— The problem —
Output the data below line for line, exactly, up to and including the line where "U2 pin PB4: N6 -> J1/1" appears.

— Records —
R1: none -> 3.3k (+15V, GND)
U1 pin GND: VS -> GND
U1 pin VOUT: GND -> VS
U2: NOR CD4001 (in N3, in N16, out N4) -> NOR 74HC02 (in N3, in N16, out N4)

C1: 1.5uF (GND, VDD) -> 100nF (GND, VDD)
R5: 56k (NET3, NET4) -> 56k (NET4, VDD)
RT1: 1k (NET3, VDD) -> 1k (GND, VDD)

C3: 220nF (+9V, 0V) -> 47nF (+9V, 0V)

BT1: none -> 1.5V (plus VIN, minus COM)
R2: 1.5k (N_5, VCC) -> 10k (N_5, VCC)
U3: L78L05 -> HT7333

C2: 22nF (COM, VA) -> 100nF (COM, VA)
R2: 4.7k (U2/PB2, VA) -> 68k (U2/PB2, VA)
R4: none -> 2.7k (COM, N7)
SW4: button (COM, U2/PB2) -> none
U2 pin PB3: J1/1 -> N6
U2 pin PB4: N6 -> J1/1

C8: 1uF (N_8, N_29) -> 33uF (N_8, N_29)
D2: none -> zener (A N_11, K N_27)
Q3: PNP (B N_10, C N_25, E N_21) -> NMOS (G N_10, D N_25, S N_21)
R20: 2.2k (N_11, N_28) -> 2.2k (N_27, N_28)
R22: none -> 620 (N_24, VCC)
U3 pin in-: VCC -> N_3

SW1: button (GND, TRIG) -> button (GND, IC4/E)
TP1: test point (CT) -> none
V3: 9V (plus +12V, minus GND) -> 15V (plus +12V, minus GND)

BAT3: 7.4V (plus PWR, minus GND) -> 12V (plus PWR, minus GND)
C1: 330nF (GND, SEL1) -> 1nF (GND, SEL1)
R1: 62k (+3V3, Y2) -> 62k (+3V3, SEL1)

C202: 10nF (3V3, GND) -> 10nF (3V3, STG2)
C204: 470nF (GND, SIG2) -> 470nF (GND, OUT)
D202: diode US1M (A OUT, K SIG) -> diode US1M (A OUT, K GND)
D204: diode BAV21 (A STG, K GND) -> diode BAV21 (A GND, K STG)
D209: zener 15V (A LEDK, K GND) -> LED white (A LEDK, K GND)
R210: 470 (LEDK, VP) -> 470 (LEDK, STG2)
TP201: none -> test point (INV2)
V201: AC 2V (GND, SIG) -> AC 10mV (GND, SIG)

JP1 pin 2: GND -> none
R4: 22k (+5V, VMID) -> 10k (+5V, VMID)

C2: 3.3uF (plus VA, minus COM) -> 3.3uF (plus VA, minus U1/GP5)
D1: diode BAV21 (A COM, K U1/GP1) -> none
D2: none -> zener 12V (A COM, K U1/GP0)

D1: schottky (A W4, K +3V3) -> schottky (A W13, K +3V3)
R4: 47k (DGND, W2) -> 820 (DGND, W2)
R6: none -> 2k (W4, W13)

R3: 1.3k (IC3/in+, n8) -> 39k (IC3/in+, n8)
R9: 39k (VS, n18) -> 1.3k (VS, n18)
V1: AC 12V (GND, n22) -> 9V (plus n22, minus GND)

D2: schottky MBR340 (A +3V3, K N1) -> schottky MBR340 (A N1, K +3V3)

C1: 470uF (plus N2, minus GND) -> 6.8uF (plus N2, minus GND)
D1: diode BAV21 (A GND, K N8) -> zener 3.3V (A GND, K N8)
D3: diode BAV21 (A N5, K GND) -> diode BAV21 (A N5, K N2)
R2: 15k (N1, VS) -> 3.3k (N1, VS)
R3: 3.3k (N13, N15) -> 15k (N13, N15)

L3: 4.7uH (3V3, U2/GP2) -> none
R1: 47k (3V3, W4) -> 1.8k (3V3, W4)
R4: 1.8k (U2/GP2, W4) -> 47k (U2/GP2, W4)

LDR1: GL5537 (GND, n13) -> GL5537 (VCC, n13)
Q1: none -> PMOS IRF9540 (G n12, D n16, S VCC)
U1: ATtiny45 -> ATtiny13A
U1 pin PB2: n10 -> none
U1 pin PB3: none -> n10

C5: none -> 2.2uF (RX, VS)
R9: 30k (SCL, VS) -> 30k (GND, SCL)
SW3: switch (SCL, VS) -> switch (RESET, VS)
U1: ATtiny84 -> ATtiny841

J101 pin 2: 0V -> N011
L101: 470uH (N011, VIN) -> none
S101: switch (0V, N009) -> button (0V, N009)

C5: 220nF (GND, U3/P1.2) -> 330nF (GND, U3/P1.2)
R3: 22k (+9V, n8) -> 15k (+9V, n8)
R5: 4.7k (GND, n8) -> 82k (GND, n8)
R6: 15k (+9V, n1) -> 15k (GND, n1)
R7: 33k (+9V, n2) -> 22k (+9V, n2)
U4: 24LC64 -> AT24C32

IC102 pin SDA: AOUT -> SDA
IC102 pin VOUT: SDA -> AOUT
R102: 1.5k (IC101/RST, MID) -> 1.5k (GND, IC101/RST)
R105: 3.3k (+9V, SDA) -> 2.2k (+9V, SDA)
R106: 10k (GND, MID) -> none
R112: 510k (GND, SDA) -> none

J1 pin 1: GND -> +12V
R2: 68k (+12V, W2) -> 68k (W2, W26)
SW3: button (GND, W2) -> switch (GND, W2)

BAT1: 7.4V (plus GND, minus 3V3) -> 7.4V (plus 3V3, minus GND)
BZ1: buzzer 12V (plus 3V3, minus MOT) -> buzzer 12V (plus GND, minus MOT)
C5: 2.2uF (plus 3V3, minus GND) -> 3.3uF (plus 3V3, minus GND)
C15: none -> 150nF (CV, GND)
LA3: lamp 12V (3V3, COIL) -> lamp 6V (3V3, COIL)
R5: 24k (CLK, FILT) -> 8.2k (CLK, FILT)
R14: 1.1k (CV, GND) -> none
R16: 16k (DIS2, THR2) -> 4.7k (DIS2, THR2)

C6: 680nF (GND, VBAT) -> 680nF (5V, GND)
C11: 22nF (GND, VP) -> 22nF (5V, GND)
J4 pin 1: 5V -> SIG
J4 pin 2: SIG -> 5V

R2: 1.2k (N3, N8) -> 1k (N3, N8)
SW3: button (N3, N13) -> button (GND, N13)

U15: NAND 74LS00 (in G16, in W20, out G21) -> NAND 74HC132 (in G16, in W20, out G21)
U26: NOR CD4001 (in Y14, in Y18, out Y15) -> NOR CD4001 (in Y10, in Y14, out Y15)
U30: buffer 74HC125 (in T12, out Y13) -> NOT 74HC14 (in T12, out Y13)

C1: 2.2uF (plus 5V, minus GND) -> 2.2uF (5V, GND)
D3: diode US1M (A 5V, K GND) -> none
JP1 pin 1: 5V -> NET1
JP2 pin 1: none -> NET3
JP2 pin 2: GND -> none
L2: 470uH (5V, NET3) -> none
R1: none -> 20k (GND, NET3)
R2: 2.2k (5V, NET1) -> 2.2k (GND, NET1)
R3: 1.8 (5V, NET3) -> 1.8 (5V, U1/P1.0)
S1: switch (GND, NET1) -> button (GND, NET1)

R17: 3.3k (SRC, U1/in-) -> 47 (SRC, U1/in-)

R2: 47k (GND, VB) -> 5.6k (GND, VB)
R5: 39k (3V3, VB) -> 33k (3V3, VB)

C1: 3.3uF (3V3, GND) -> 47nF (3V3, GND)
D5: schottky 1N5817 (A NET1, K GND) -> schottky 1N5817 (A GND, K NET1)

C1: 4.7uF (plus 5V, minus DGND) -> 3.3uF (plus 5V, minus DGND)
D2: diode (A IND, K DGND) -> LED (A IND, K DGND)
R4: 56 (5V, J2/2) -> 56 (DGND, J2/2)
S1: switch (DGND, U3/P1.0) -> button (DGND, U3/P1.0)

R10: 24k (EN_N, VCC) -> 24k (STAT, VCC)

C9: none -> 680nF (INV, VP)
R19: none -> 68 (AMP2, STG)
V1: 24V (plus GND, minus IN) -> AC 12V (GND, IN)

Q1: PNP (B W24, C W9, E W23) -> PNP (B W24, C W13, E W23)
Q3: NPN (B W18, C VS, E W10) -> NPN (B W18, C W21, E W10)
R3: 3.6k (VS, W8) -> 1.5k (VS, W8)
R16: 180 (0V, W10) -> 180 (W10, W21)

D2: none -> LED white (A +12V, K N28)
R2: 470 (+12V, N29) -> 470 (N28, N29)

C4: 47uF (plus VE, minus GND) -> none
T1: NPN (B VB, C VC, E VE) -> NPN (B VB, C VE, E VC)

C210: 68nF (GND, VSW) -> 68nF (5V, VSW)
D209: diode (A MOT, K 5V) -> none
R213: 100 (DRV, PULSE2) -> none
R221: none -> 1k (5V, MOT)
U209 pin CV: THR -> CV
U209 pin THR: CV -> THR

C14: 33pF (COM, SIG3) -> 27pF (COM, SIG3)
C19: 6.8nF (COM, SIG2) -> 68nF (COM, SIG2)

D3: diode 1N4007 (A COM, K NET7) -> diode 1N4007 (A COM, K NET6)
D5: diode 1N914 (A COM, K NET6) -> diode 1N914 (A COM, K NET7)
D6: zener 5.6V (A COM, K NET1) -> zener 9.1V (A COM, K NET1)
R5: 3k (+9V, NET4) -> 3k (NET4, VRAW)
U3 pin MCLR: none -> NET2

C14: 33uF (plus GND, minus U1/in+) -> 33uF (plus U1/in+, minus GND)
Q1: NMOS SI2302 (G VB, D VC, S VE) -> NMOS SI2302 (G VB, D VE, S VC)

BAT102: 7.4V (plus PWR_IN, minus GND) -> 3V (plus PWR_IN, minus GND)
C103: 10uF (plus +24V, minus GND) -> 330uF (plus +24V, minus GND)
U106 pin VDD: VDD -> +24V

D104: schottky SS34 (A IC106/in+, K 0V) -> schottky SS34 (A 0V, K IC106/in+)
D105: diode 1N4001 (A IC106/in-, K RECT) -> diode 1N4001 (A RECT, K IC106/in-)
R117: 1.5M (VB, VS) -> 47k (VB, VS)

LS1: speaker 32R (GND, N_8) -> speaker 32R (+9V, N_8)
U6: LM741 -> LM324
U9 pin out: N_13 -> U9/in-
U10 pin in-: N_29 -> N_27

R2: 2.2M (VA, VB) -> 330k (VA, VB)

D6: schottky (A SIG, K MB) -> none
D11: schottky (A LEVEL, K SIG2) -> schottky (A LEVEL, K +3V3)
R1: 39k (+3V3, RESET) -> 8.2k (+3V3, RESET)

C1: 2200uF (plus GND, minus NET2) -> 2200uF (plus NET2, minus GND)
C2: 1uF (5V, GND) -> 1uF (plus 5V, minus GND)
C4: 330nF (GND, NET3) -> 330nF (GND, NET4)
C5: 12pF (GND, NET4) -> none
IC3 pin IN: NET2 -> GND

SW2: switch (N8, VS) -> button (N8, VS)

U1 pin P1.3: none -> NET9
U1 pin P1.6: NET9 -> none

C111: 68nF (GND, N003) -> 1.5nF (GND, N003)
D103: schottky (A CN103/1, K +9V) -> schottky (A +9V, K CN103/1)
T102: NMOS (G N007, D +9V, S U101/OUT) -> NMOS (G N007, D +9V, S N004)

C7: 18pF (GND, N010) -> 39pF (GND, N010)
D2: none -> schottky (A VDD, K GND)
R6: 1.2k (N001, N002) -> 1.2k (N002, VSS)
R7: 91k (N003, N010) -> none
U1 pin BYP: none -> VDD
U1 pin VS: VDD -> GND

— Completed exercise —
R1: none -> 3.3k (+15V, GND)
U1 pin GND: VS -> GND
U1 pin VOUT: GND -> VS
U2: NOR CD4001 (in N3, in N16, out N4) -> NOR 74HC02 (in N3, in N16, out N4)

C1: 1.5uF (GND, VDD) -> 100nF (GND, VDD)
R5: 56k (NET3, NET4) -> 56k (NET4, VDD)
RT1: 1k (NET3, VDD) -> 1k (GND, VDD)

C3: 220nF (+9V, 0V) -> 47nF (+9V, 0V)

BT1: none -> 1.5V (plus VIN, minus COM)
R2: 1.5k (N_5, VCC) -> 10k (N_5, VCC)
U3: L78L05 -> HT7333

C2: 22nF (COM, VA) -> 100nF (COM, VA)
R2: 4.7k (U2/PB2, VA) -> 68k (U2/PB2, VA)
R4: none -> 2.7k (COM, N7)
SW4: button (COM, U2/PB2) -> none
U2 pin PB3: J1/1 -> N6
U2 pin PB4: N6 -> J1/1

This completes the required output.